TASK DIRECTIONS: Copy each line below as written, but skip the pictures.

PROVIDED MATERIAL:

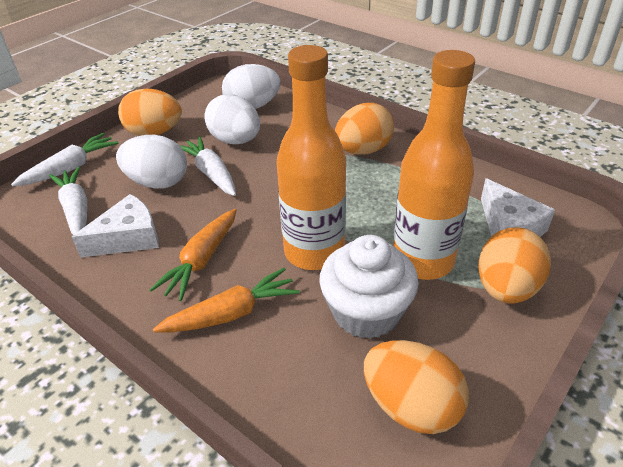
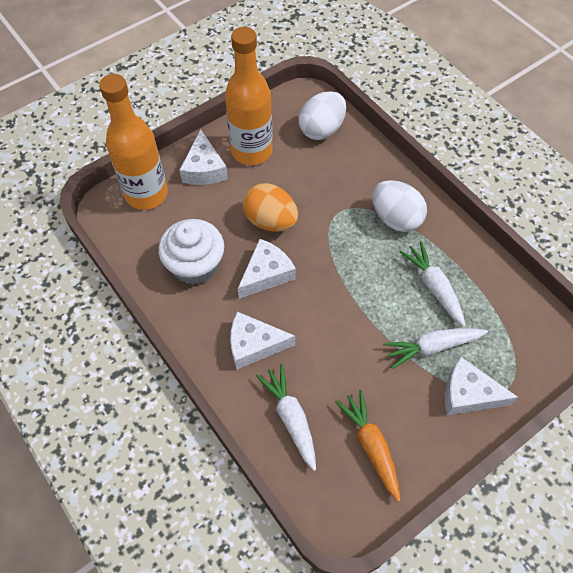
orange carrot: 2 -> 1
orange egg: 4 -> 1
white cheese: 2 -> 4
white egg: 3 -> 2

RESULT OF THIS TASK:
orange carrot: 2 -> 1
orange egg: 4 -> 1
white cheese: 2 -> 4
white egg: 3 -> 2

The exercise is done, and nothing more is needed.